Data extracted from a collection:
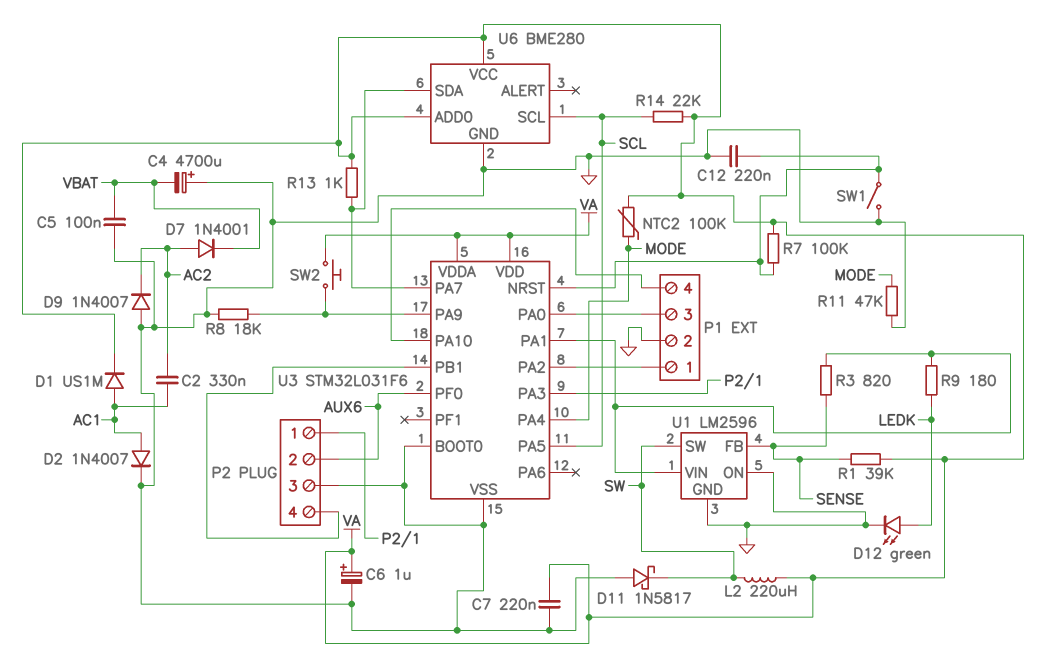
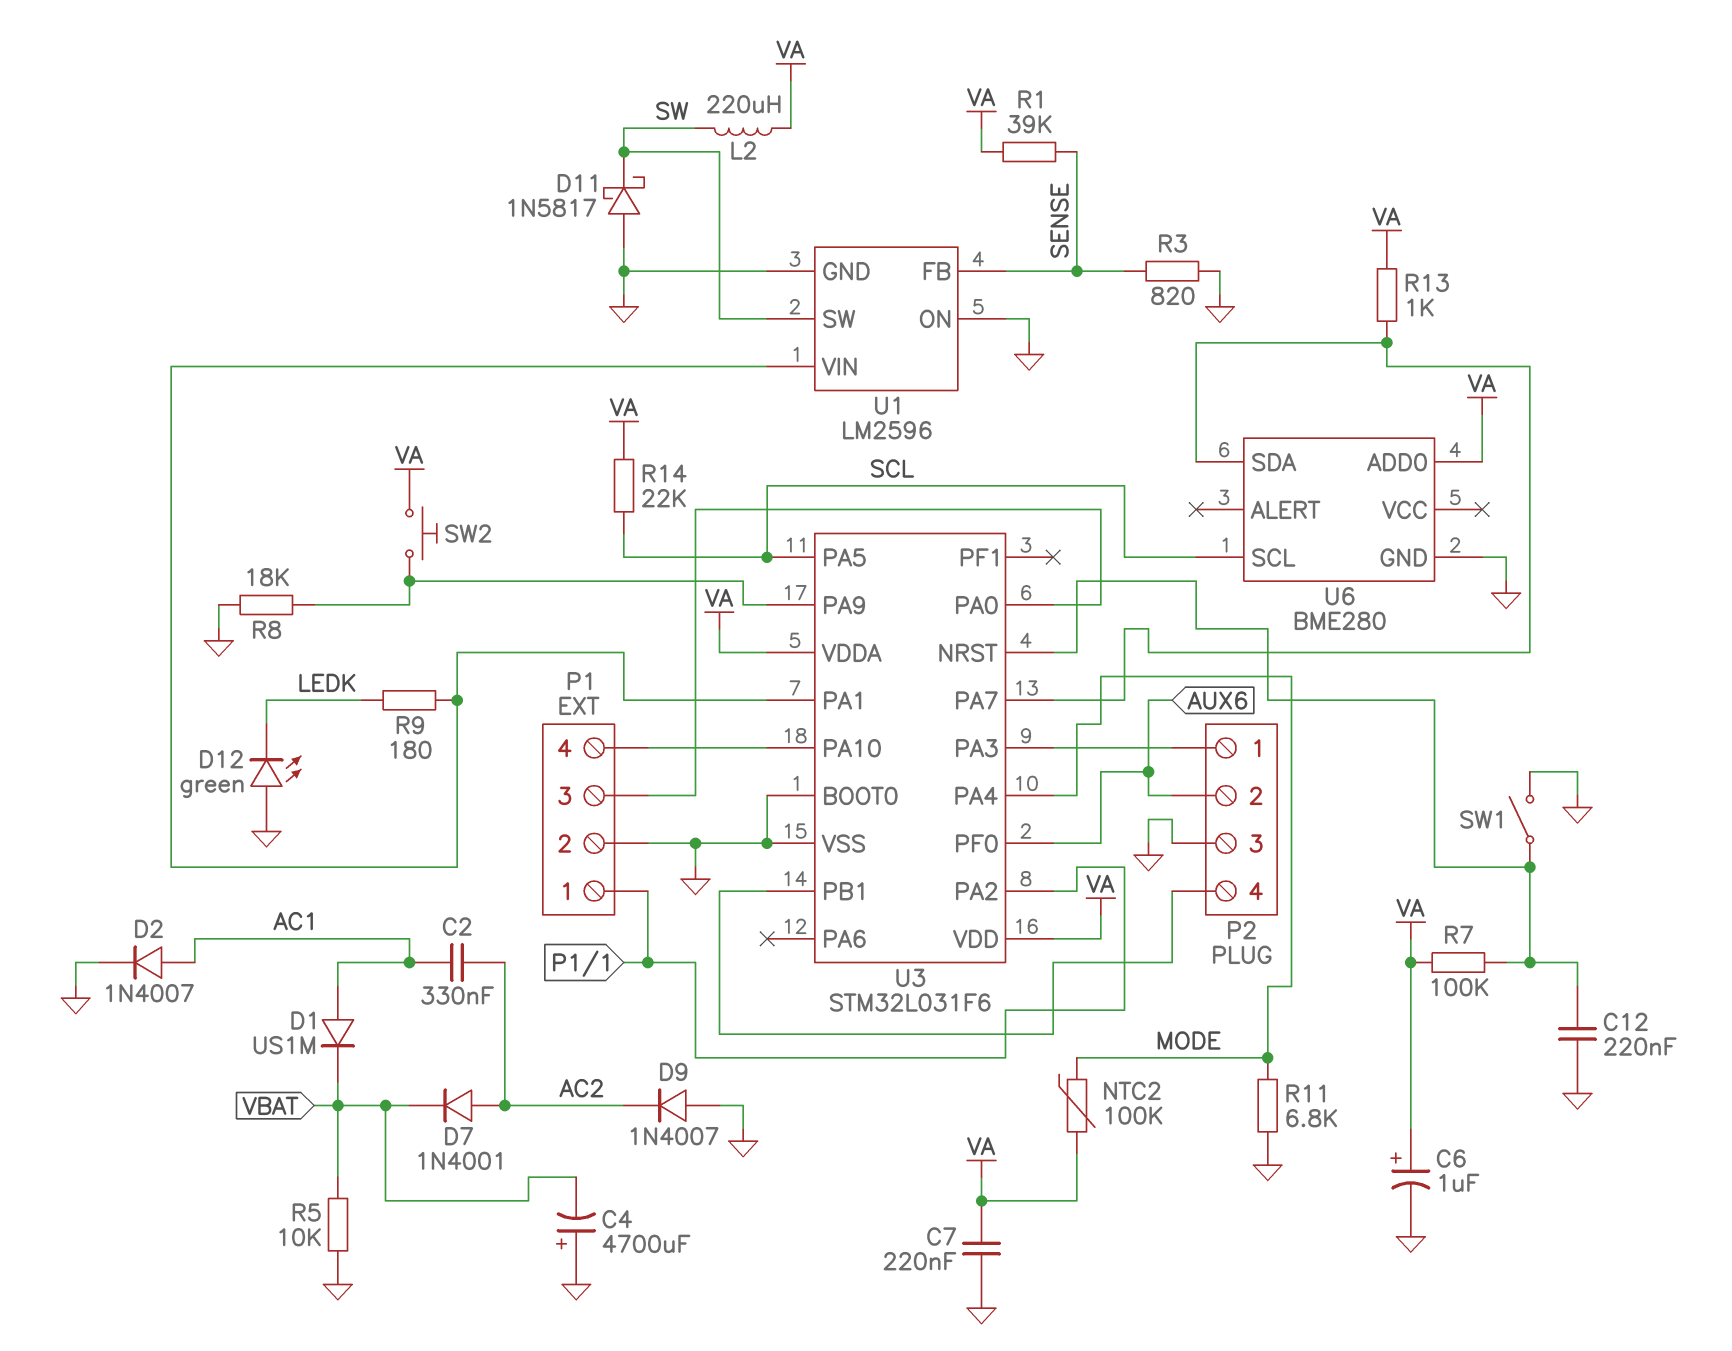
C5: 100nF (GND, VBAT) -> none
D1: diode US1M (A AC1, K VA) -> diode US1M (A AC1, K VBAT)
D12: LED green (A LEDK, K GND) -> LED green (A GND, K LEDK)
R3: 820 (SENSE, U1/VIN) -> 820 (GND, SENSE)
R5: none -> 10k (GND, VBAT)
R11: 47k (GND, MODE) -> 6.8k (GND, MODE)
U6 pin VCC: VA -> none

TASK GOAL
Exclude the pictures and print the rest of the data exactly.

WRITTEN RESPONSE
C5: 100nF (GND, VBAT) -> none
D1: diode US1M (A AC1, K VA) -> diode US1M (A AC1, K VBAT)
D12: LED green (A LEDK, K GND) -> LED green (A GND, K LEDK)
R3: 820 (SENSE, U1/VIN) -> 820 (GND, SENSE)
R5: none -> 10k (GND, VBAT)
R11: 47k (GND, MODE) -> 6.8k (GND, MODE)
U6 pin VCC: VA -> none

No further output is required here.